§ Exercise:
Keep to one stretch of the data below, the lines from the one with "JOY3 pin SW: 14 -> 5" up to and including the one with "LUX: TSL2561 -> BH1750", and return that stretch exactly.
BEGIN Exercise inputs
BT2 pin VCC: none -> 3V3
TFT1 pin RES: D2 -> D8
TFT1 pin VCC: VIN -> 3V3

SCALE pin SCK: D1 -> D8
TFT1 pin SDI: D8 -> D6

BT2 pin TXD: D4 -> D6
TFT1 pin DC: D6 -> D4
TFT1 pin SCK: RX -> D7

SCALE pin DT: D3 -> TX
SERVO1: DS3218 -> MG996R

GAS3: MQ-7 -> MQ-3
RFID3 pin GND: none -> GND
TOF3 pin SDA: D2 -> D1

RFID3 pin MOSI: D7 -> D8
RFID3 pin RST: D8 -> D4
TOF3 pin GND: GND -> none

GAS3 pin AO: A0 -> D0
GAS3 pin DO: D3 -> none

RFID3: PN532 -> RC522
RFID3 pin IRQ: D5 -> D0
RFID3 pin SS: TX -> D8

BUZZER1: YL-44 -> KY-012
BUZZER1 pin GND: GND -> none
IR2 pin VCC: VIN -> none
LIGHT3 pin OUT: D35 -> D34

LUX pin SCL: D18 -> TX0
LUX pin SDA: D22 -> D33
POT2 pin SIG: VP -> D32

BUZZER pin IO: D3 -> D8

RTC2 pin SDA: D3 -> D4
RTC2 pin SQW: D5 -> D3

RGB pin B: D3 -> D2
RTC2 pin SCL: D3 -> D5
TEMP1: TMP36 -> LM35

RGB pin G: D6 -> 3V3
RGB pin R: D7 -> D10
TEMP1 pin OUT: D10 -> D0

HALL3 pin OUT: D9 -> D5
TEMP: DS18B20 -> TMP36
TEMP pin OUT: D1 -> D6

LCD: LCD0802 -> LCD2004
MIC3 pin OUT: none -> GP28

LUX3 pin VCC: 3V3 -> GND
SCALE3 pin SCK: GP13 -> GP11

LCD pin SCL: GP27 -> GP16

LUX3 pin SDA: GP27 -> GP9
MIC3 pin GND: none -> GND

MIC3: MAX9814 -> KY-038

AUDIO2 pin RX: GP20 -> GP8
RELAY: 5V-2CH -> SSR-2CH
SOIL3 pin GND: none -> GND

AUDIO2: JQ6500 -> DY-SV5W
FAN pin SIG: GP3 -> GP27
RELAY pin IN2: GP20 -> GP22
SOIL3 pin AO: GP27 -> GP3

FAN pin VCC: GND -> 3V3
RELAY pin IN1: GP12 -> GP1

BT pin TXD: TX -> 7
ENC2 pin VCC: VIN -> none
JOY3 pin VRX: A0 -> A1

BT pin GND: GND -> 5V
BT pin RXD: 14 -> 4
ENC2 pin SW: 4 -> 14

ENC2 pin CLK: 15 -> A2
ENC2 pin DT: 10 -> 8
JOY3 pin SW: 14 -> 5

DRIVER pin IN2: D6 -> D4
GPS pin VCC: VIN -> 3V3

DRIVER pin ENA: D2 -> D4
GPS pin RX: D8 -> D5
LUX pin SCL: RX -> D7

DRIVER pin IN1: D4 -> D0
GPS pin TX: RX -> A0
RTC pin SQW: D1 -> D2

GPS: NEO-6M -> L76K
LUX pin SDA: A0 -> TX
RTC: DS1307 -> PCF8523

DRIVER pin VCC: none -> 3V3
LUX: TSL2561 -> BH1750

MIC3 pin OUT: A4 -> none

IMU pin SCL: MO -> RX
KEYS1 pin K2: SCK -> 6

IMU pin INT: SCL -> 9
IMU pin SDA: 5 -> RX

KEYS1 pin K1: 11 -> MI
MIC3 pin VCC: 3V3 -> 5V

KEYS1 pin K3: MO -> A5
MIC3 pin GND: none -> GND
END Exercise inputs
§ Task answer:
JOY3 pin SW: 14 -> 5

DRIVER pin IN2: D6 -> D4
GPS pin VCC: VIN -> 3V3

DRIVER pin ENA: D2 -> D4
GPS pin RX: D8 -> D5
LUX pin SCL: RX -> D7

DRIVER pin IN1: D4 -> D0
GPS pin TX: RX -> A0
RTC pin SQW: D1 -> D2

GPS: NEO-6M -> L76K
LUX pin SDA: A0 -> TX
RTC: DS1307 -> PCF8523

DRIVER pin VCC: none -> 3V3
LUX: TSL2561 -> BH1750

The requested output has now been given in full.